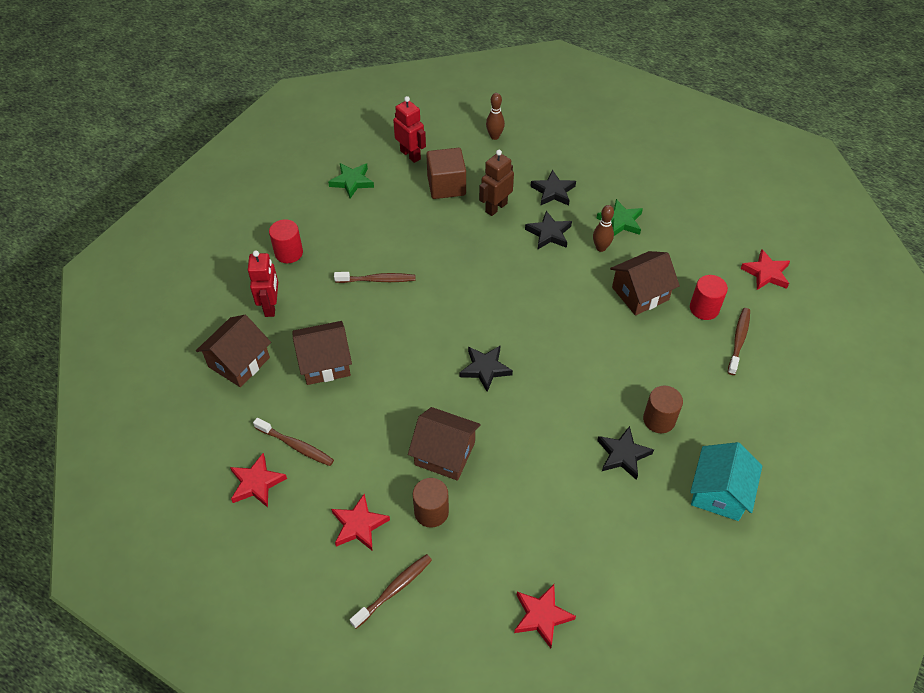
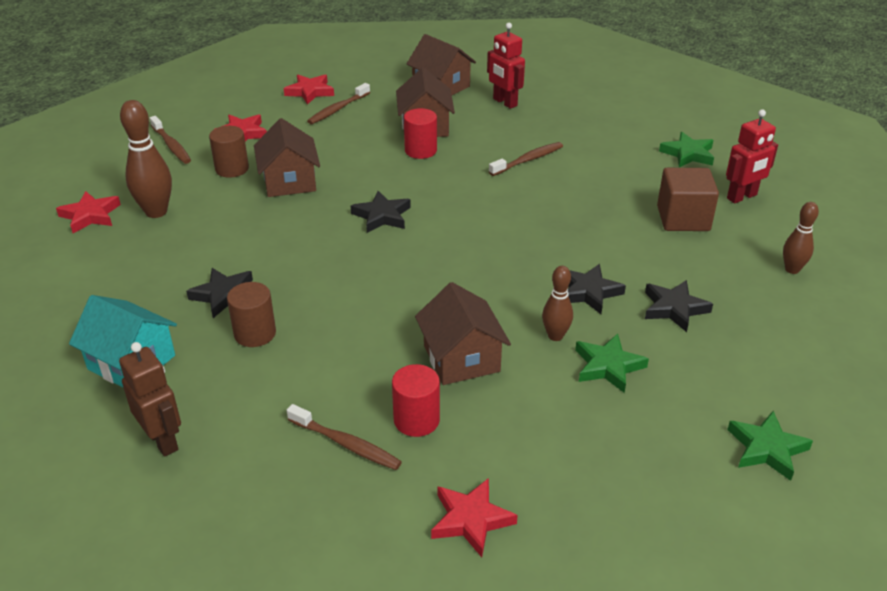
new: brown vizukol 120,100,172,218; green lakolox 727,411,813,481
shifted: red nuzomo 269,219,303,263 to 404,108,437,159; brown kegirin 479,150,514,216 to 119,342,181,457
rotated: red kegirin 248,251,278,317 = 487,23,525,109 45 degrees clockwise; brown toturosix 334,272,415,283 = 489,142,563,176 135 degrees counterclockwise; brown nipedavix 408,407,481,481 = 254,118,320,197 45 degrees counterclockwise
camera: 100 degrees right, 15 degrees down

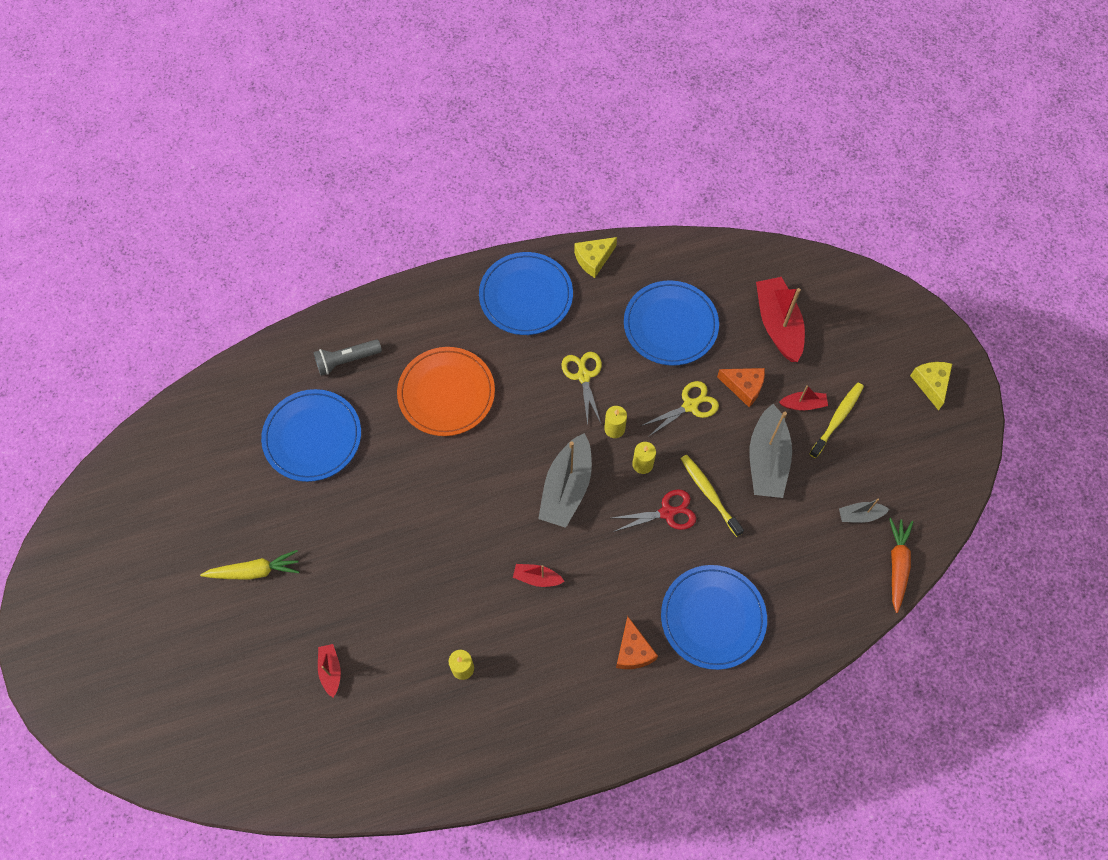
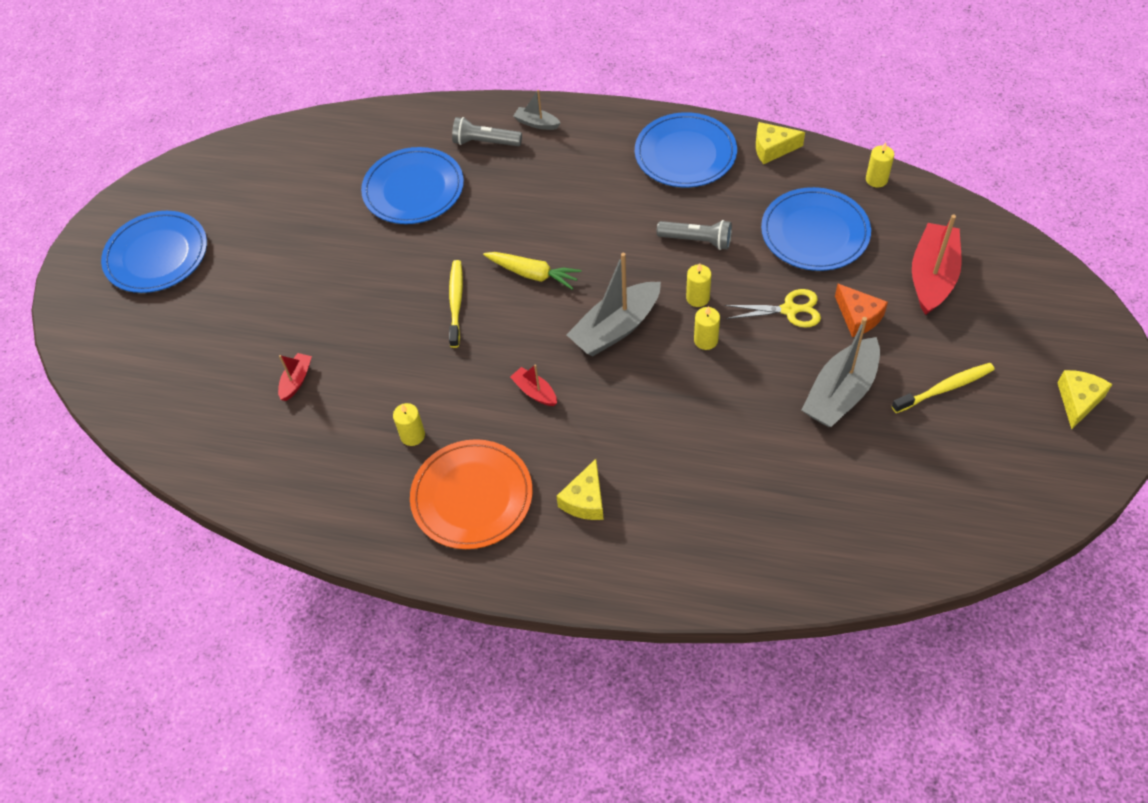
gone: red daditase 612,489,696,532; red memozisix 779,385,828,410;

■ ■ ■ ■ ■ ■ ■

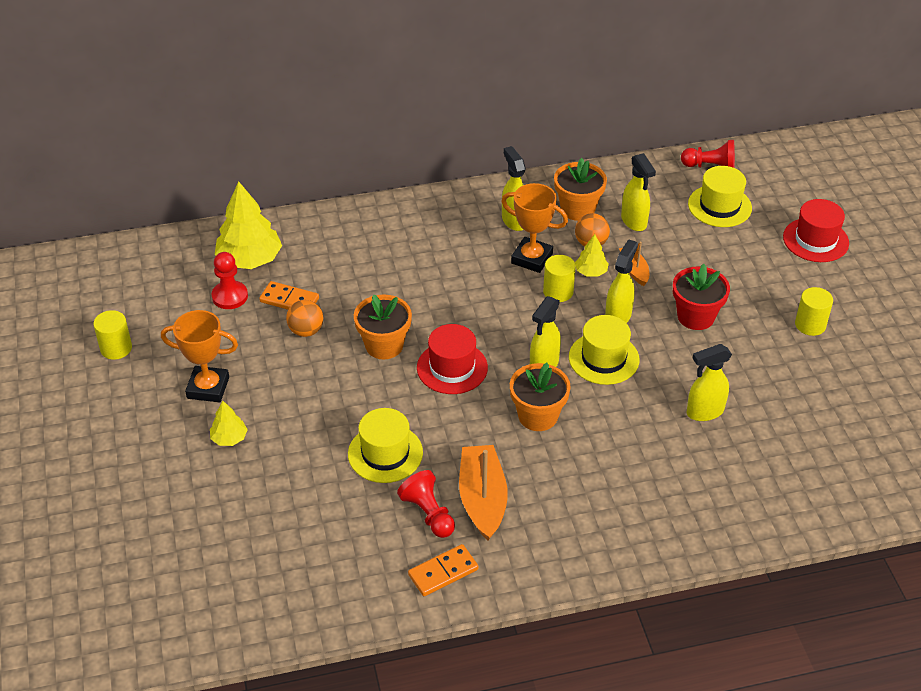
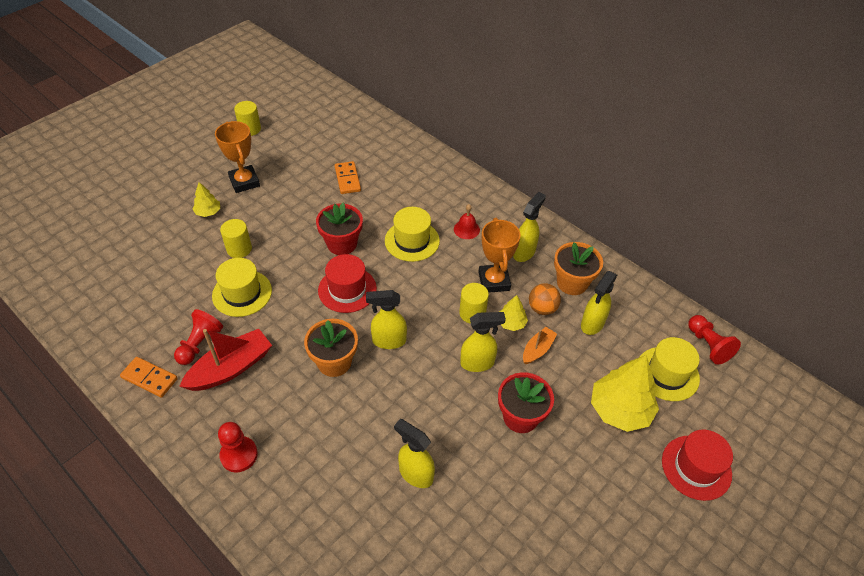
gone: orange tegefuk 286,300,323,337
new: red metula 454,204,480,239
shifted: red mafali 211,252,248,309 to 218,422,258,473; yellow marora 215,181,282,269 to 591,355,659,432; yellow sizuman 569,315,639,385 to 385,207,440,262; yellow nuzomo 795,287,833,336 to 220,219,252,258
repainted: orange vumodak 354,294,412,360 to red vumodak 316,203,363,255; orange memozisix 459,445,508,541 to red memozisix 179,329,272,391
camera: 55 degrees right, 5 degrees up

■ ■ ■ ■ ■ ■ ■

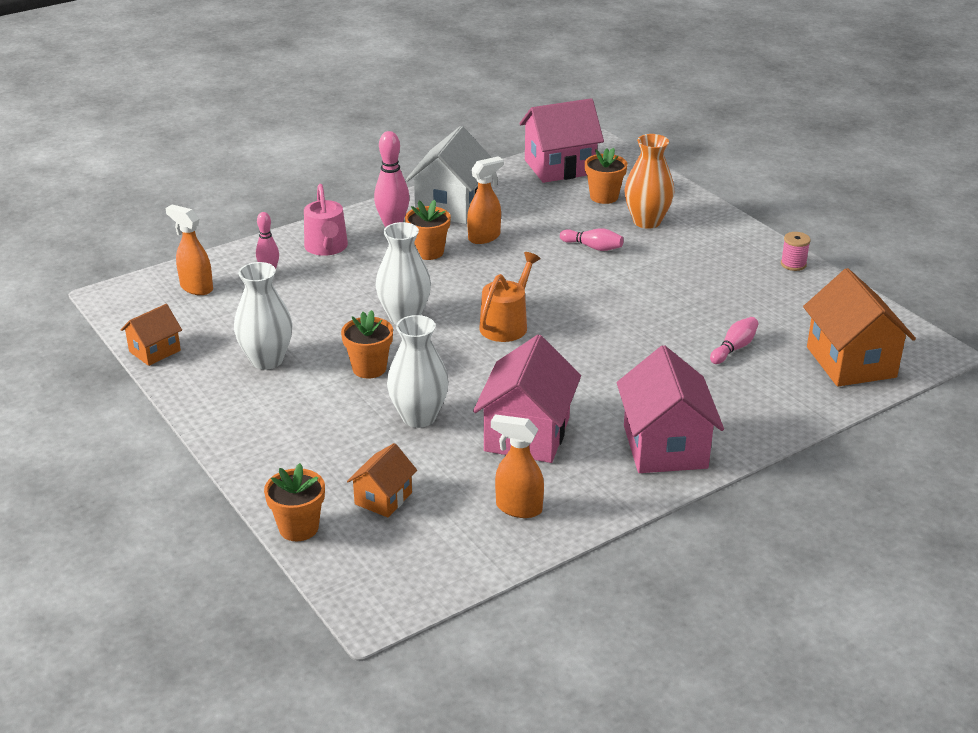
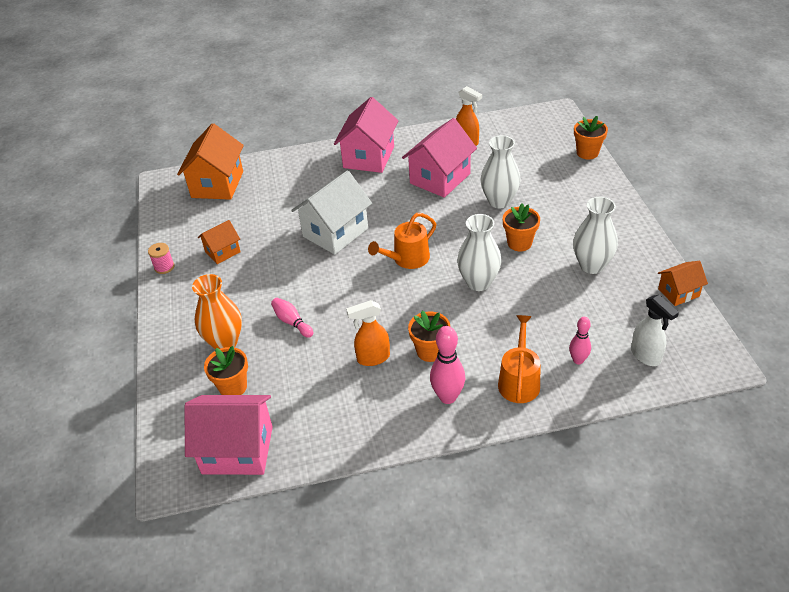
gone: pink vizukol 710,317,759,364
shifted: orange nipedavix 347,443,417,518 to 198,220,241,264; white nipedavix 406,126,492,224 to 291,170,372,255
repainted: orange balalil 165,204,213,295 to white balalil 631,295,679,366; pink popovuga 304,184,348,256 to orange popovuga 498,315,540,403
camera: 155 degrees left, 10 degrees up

■ ■ ■ ■ ■ ■ ■

- **What this task involves**: Would you give again, exactly, the lines in the data above that run from the line containing "camera: 100 degrees right, 15 degrees down" to the line containing "gone: red daditase"? Include both ends and no pictures.

- **Task output**:
camera: 100 degrees right, 15 degrees down

gone: red daditase 612,489,696,532; red memozisix 779,385,828,410;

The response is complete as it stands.